- **Supplied entries**
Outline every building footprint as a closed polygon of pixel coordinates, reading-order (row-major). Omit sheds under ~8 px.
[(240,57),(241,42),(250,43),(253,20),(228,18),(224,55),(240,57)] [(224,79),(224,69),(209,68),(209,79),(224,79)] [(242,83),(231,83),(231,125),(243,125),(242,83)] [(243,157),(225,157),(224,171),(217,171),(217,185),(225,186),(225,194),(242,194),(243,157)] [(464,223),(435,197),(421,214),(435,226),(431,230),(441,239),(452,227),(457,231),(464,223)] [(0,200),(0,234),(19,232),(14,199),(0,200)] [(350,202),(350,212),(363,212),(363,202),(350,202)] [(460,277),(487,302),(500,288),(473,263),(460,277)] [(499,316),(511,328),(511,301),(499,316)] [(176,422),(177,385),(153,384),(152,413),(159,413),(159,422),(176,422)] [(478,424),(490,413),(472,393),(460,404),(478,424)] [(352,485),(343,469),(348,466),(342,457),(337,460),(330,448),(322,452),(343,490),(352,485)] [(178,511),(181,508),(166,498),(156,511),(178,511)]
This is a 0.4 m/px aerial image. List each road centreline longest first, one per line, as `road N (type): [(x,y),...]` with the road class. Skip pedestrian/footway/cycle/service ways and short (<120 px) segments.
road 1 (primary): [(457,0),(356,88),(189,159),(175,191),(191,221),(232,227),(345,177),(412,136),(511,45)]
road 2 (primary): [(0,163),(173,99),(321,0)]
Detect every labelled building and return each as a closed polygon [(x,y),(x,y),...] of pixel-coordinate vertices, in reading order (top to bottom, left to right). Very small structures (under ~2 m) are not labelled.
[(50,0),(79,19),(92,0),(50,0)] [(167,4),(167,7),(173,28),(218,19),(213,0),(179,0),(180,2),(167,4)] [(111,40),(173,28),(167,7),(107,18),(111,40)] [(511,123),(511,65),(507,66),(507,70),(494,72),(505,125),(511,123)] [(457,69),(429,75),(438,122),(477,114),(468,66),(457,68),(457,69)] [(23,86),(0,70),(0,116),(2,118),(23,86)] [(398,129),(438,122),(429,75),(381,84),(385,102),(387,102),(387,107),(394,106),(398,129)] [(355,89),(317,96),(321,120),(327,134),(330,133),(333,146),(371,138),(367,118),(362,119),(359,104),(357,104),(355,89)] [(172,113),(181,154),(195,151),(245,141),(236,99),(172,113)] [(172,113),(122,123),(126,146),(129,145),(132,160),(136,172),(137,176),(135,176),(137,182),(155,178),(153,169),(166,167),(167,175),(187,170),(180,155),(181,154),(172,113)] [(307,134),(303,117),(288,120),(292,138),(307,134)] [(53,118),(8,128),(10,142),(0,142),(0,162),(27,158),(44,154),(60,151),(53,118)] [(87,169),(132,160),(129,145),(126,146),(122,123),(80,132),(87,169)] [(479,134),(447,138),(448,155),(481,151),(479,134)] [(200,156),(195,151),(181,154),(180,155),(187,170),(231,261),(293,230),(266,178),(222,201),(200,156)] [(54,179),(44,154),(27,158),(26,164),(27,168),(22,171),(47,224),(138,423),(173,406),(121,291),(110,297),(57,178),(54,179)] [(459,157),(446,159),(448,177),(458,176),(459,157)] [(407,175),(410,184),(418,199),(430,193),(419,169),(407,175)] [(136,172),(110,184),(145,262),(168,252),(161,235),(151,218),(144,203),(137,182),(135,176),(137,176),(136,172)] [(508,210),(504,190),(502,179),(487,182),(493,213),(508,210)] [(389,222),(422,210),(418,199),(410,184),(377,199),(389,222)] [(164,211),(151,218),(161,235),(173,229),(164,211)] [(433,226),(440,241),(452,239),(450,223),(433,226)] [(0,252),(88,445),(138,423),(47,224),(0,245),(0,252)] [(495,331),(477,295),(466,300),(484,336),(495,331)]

- **Task directions**
Return every line above, items and answers alike, as a JSON array of strings with one string per line and no blank lines.

- **Complete response**
[
  "Outline every building footprint as a closed polygon of pixel coordinates, reading-order (row-major). Omit sheds under ~8 px.",
  "[(240,57),(241,42),(250,43),(253,20),(228,18),(224,55),(240,57)] [(224,79),(224,69),(209,68),(209,79),(224,79)] [(242,83),(231,83),(231,125),(243,125),(242,83)] [(243,157),(225,157),(224,171),(217,171),(217,185),(225,186),(225,194),(242,194),(243,157)] [(464,223),(435,197),(421,214),(435,226),(431,230),(441,239),(452,227),(457,231),(464,223)] [(0,200),(0,234),(19,232),(14,199),(0,200)] [(350,202),(350,212),(363,212),(363,202),(350,202)] [(460,277),(487,302),(500,288),(473,263),(460,277)] [(499,316),(511,328),(511,301),(499,316)] [(176,422),(177,385),(153,384),(152,413),(159,413),(159,422),(176,422)] [(478,424),(490,413),(472,393),(460,404),(478,424)] [(352,485),(343,469),(348,466),(342,457),(337,460),(330,448),(322,452),(343,490),(352,485)] [(178,511),(181,508),(166,498),(156,511),(178,511)]",
  "This is a 0.4 m/px aerial image. List each road centreline longest first, one per line, as `road N (type): [(x,y),...]` with the road class. Skip pedestrian/footway/cycle/service ways and short (<120 px) segments.",
  "road 1 (primary): [(457,0),(356,88),(189,159),(175,191),(191,221),(232,227),(345,177),(412,136),(511,45)]",
  "road 2 (primary): [(0,163),(173,99),(321,0)]",
  "Detect every labelled building and return each as a closed polygon [(x,y),(x,y),...] of pixel-coordinate vertices, in reading order (top to bottom, left to right). Very small structures (under ~2 m) are not labelled.",
  "[(50,0),(79,19),(92,0),(50,0)] [(167,4),(167,7),(173,28),(218,19),(213,0),(179,0),(180,2),(167,4)] [(111,40),(173,28),(167,7),(107,18),(111,40)] [(511,123),(511,65),(507,66),(507,70),(494,72),(505,125),(511,123)] [(457,69),(429,75),(438,122),(477,114),(468,66),(457,68),(457,69)] [(23,86),(0,70),(0,116),(2,118),(23,86)] [(398,129),(438,122),(429,75),(381,84),(385,102),(387,102),(387,107),(394,106),(398,129)] [(355,89),(317,96),(321,120),(327,134),(330,133),(333,146),(371,138),(367,118),(362,119),(359,104),(357,104),(355,89)] [(172,113),(181,154),(195,151),(245,141),(236,99),(172,113)] [(172,113),(122,123),(126,146),(129,145),(132,160),(136,172),(137,176),(135,176),(137,182),(155,178),(153,169),(166,167),(167,175),(187,170),(180,155),(181,154),(172,113)] [(307,134),(303,117),(288,120),(292,138),(307,134)] [(53,118),(8,128),(10,142),(0,142),(0,162),(27,158),(44,154),(60,151),(53,118)] [(87,169),(132,160),(129,145),(126,146),(122,123),(80,132),(87,169)] [(479,134),(447,138),(448,155),(481,151),(479,134)] [(200,156),(195,151),(181,154),(180,155),(187,170),(231,261),(293,230),(266,178),(222,201),(200,156)] [(54,179),(44,154),(27,158),(26,164),(27,168),(22,171),(47,224),(138,423),(173,406),(121,291),(110,297),(57,178),(54,179)] [(459,157),(446,159),(448,177),(458,176),(459,157)] [(407,175),(410,184),(418,199),(430,193),(419,169),(407,175)] [(136,172),(110,184),(145,262),(168,252),(161,235),(151,218),(144,203),(137,182),(135,176),(137,176),(136,172)] [(508,210),(504,190),(502,179),(487,182),(493,213),(508,210)] [(389,222),(422,210),(418,199),(410,184),(377,199),(389,222)] [(164,211),(151,218),(161,235),(173,229),(164,211)] [(433,226),(440,241),(452,239),(450,223),(433,226)] [(0,252),(88,445),(138,423),(47,224),(0,245),(0,252)] [(495,331),(477,295),(466,300),(484,336),(495,331)]"
]